HOW TO COMPLETE THIS TASK
Retype all of the entries word for word.
──────── MATERIAL FOR THE TASK
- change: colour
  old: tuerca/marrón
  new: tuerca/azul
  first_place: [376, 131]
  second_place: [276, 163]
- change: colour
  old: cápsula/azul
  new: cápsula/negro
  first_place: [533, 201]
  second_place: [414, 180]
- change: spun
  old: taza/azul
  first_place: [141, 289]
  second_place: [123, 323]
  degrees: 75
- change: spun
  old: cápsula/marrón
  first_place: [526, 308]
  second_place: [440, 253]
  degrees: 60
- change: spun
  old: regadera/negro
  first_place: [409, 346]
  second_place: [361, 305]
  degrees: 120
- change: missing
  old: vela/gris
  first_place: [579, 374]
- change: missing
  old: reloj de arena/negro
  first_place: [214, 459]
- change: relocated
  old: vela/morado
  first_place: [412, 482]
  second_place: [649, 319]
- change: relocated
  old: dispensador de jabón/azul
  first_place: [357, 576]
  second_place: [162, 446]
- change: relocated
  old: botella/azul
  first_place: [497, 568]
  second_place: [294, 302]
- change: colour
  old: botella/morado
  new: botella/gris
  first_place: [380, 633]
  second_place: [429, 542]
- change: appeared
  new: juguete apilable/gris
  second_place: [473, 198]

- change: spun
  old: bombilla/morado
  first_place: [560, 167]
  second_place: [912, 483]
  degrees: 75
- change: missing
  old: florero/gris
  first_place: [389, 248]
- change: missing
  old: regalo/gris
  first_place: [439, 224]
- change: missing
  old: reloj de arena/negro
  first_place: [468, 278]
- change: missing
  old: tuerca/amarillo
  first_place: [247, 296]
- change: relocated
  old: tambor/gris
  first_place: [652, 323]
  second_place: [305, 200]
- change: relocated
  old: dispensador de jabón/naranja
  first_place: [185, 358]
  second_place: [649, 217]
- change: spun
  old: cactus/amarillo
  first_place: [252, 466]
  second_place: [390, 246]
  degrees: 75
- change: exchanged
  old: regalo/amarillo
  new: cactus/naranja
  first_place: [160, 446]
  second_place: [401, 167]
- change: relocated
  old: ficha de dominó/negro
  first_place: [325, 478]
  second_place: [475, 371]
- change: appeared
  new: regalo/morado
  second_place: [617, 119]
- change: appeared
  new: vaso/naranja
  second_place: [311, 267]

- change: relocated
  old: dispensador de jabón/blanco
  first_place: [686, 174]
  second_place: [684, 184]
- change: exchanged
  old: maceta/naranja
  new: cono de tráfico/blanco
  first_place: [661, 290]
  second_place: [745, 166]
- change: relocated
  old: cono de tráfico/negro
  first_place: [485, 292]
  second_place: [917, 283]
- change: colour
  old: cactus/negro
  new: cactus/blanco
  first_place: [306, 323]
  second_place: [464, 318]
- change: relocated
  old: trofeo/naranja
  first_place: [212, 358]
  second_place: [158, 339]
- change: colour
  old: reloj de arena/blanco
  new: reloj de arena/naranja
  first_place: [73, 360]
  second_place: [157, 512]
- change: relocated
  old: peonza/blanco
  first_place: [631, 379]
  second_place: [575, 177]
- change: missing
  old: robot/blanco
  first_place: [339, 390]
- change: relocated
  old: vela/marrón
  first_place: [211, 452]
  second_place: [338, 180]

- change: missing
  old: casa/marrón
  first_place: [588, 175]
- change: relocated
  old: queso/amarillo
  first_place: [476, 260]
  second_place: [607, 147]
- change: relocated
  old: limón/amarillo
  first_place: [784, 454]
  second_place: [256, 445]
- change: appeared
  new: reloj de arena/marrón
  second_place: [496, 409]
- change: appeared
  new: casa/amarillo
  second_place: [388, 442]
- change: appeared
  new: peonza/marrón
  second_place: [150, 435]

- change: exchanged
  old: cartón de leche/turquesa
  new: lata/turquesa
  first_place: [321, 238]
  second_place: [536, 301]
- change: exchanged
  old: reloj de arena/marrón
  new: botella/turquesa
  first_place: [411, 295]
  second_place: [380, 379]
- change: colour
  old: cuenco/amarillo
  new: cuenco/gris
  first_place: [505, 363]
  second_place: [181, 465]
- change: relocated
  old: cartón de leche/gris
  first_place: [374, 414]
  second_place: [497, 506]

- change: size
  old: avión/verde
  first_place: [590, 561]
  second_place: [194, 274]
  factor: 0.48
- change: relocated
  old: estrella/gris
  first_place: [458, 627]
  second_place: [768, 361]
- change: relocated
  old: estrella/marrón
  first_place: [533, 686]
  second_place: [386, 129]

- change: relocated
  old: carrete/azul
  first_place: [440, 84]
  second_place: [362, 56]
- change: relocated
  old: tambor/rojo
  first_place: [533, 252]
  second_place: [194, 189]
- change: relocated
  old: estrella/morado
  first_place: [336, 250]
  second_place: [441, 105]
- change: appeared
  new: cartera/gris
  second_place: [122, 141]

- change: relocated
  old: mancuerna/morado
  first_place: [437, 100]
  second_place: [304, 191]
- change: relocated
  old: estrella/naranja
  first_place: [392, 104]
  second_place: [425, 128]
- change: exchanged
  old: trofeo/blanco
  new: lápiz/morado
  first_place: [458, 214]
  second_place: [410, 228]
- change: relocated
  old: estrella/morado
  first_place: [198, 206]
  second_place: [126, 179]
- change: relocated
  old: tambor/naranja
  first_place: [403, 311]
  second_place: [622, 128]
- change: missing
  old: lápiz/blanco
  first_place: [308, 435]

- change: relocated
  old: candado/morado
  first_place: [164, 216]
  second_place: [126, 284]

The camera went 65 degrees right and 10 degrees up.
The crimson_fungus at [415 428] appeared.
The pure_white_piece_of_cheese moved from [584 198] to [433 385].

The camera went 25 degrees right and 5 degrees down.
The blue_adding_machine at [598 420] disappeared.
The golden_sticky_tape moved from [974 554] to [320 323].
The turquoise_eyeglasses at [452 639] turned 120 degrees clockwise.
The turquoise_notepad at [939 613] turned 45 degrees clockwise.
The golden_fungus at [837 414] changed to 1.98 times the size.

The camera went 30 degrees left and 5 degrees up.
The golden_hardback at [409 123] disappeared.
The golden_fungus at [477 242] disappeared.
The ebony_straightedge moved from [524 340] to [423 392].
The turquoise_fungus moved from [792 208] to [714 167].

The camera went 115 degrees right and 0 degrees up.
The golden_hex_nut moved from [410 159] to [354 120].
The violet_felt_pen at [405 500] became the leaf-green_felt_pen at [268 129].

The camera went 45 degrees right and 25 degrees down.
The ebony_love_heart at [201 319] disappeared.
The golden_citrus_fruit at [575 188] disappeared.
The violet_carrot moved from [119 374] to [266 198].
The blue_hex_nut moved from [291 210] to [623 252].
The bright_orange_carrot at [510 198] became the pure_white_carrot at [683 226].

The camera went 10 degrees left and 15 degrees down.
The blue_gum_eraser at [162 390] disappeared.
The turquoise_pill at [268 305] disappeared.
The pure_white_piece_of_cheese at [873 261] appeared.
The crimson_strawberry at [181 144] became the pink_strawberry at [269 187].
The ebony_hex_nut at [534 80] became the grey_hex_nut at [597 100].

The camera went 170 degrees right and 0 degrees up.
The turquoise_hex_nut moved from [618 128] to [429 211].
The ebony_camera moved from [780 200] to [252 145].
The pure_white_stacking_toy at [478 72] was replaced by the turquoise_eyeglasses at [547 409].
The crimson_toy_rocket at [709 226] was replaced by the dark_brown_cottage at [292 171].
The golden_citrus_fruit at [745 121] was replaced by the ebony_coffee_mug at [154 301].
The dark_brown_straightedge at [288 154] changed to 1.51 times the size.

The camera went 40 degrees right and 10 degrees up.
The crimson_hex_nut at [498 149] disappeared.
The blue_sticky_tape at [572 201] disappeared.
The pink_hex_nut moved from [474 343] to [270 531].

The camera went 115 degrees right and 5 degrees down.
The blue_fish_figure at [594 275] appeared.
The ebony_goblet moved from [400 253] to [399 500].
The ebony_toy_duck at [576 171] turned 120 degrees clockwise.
────────────────
SOLUTION TO THIS EXERCISE
- change: colour
  old: tuerca/marrón
  new: tuerca/azul
  first_place: [376, 131]
  second_place: [276, 163]
- change: colour
  old: cápsula/azul
  new: cápsula/negro
  first_place: [533, 201]
  second_place: [414, 180]
- change: spun
  old: taza/azul
  first_place: [141, 289]
  second_place: [123, 323]
  degrees: 75
- change: spun
  old: cápsula/marrón
  first_place: [526, 308]
  second_place: [440, 253]
  degrees: 60
- change: spun
  old: regadera/negro
  first_place: [409, 346]
  second_place: [361, 305]
  degrees: 120
- change: missing
  old: vela/gris
  first_place: [579, 374]
- change: missing
  old: reloj de arena/negro
  first_place: [214, 459]
- change: relocated
  old: vela/morado
  first_place: [412, 482]
  second_place: [649, 319]
- change: relocated
  old: dispensador de jabón/azul
  first_place: [357, 576]
  second_place: [162, 446]
- change: relocated
  old: botella/azul
  first_place: [497, 568]
  second_place: [294, 302]
- change: colour
  old: botella/morado
  new: botella/gris
  first_place: [380, 633]
  second_place: [429, 542]
- change: appeared
  new: juguete apilable/gris
  second_place: [473, 198]

- change: spun
  old: bombilla/morado
  first_place: [560, 167]
  second_place: [912, 483]
  degrees: 75
- change: missing
  old: florero/gris
  first_place: [389, 248]
- change: missing
  old: regalo/gris
  first_place: [439, 224]
- change: missing
  old: reloj de arena/negro
  first_place: [468, 278]
- change: missing
  old: tuerca/amarillo
  first_place: [247, 296]
- change: relocated
  old: tambor/gris
  first_place: [652, 323]
  second_place: [305, 200]
- change: relocated
  old: dispensador de jabón/naranja
  first_place: [185, 358]
  second_place: [649, 217]
- change: spun
  old: cactus/amarillo
  first_place: [252, 466]
  second_place: [390, 246]
  degrees: 75
- change: exchanged
  old: regalo/amarillo
  new: cactus/naranja
  first_place: [160, 446]
  second_place: [401, 167]
- change: relocated
  old: ficha de dominó/negro
  first_place: [325, 478]
  second_place: [475, 371]
- change: appeared
  new: regalo/morado
  second_place: [617, 119]
- change: appeared
  new: vaso/naranja
  second_place: [311, 267]

- change: relocated
  old: dispensador de jabón/blanco
  first_place: [686, 174]
  second_place: [684, 184]
- change: exchanged
  old: maceta/naranja
  new: cono de tráfico/blanco
  first_place: [661, 290]
  second_place: [745, 166]
- change: relocated
  old: cono de tráfico/negro
  first_place: [485, 292]
  second_place: [917, 283]
- change: colour
  old: cactus/negro
  new: cactus/blanco
  first_place: [306, 323]
  second_place: [464, 318]
- change: relocated
  old: trofeo/naranja
  first_place: [212, 358]
  second_place: [158, 339]
- change: colour
  old: reloj de arena/blanco
  new: reloj de arena/naranja
  first_place: [73, 360]
  second_place: [157, 512]
- change: relocated
  old: peonza/blanco
  first_place: [631, 379]
  second_place: [575, 177]
- change: missing
  old: robot/blanco
  first_place: [339, 390]
- change: relocated
  old: vela/marrón
  first_place: [211, 452]
  second_place: [338, 180]

- change: missing
  old: casa/marrón
  first_place: [588, 175]
- change: relocated
  old: queso/amarillo
  first_place: [476, 260]
  second_place: [607, 147]
- change: relocated
  old: limón/amarillo
  first_place: [784, 454]
  second_place: [256, 445]
- change: appeared
  new: reloj de arena/marrón
  second_place: [496, 409]
- change: appeared
  new: casa/amarillo
  second_place: [388, 442]
- change: appeared
  new: peonza/marrón
  second_place: [150, 435]

- change: exchanged
  old: cartón de leche/turquesa
  new: lata/turquesa
  first_place: [321, 238]
  second_place: [536, 301]
- change: exchanged
  old: reloj de arena/marrón
  new: botella/turquesa
  first_place: [411, 295]
  second_place: [380, 379]
- change: colour
  old: cuenco/amarillo
  new: cuenco/gris
  first_place: [505, 363]
  second_place: [181, 465]
- change: relocated
  old: cartón de leche/gris
  first_place: [374, 414]
  second_place: [497, 506]

- change: size
  old: avión/verde
  first_place: [590, 561]
  second_place: [194, 274]
  factor: 0.48
- change: relocated
  old: estrella/gris
  first_place: [458, 627]
  second_place: [768, 361]
- change: relocated
  old: estrella/marrón
  first_place: [533, 686]
  second_place: [386, 129]

- change: relocated
  old: carrete/azul
  first_place: [440, 84]
  second_place: [362, 56]
- change: relocated
  old: tambor/rojo
  first_place: [533, 252]
  second_place: [194, 189]
- change: relocated
  old: estrella/morado
  first_place: [336, 250]
  second_place: [441, 105]
- change: appeared
  new: cartera/gris
  second_place: [122, 141]

- change: relocated
  old: mancuerna/morado
  first_place: [437, 100]
  second_place: [304, 191]
- change: relocated
  old: estrella/naranja
  first_place: [392, 104]
  second_place: [425, 128]
- change: exchanged
  old: trofeo/blanco
  new: lápiz/morado
  first_place: [458, 214]
  second_place: [410, 228]
- change: relocated
  old: estrella/morado
  first_place: [198, 206]
  second_place: [126, 179]
- change: relocated
  old: tambor/naranja
  first_place: [403, 311]
  second_place: [622, 128]
- change: missing
  old: lápiz/blanco
  first_place: [308, 435]

- change: relocated
  old: candado/morado
  first_place: [164, 216]
  second_place: [126, 284]

The camera went 65 degrees right and 10 degrees up.
The crimson_fungus at [415 428] appeared.
The pure_white_piece_of_cheese moved from [584 198] to [433 385].

The camera went 25 degrees right and 5 degrees down.
The blue_adding_machine at [598 420] disappeared.
The golden_sticky_tape moved from [974 554] to [320 323].
The turquoise_eyeglasses at [452 639] turned 120 degrees clockwise.
The turquoise_notepad at [939 613] turned 45 degrees clockwise.
The golden_fungus at [837 414] changed to 1.98 times the size.

The camera went 30 degrees left and 5 degrees up.
The golden_hardback at [409 123] disappeared.
The golden_fungus at [477 242] disappeared.
The ebony_straightedge moved from [524 340] to [423 392].
The turquoise_fungus moved from [792 208] to [714 167].

The camera went 115 degrees right and 0 degrees up.
The golden_hex_nut moved from [410 159] to [354 120].
The violet_felt_pen at [405 500] became the leaf-green_felt_pen at [268 129].

The camera went 45 degrees right and 25 degrees down.
The ebony_love_heart at [201 319] disappeared.
The golden_citrus_fruit at [575 188] disappeared.
The violet_carrot moved from [119 374] to [266 198].
The blue_hex_nut moved from [291 210] to [623 252].
The bright_orange_carrot at [510 198] became the pure_white_carrot at [683 226].

The camera went 10 degrees left and 15 degrees down.
The blue_gum_eraser at [162 390] disappeared.
The turquoise_pill at [268 305] disappeared.
The pure_white_piece_of_cheese at [873 261] appeared.
The crimson_strawberry at [181 144] became the pink_strawberry at [269 187].
The ebony_hex_nut at [534 80] became the grey_hex_nut at [597 100].

The camera went 170 degrees right and 0 degrees up.
The turquoise_hex_nut moved from [618 128] to [429 211].
The ebony_camera moved from [780 200] to [252 145].
The pure_white_stacking_toy at [478 72] was replaced by the turquoise_eyeglasses at [547 409].
The crimson_toy_rocket at [709 226] was replaced by the dark_brown_cottage at [292 171].
The golden_citrus_fruit at [745 121] was replaced by the ebony_coffee_mug at [154 301].
The dark_brown_straightedge at [288 154] changed to 1.51 times the size.

The camera went 40 degrees right and 10 degrees up.
The crimson_hex_nut at [498 149] disappeared.
The blue_sticky_tape at [572 201] disappeared.
The pink_hex_nut moved from [474 343] to [270 531].

The camera went 115 degrees right and 5 degrees down.
The blue_fish_figure at [594 275] appeared.
The ebony_goblet moved from [400 253] to [399 500].
The ebony_toy_duck at [576 171] turned 120 degrees clockwise.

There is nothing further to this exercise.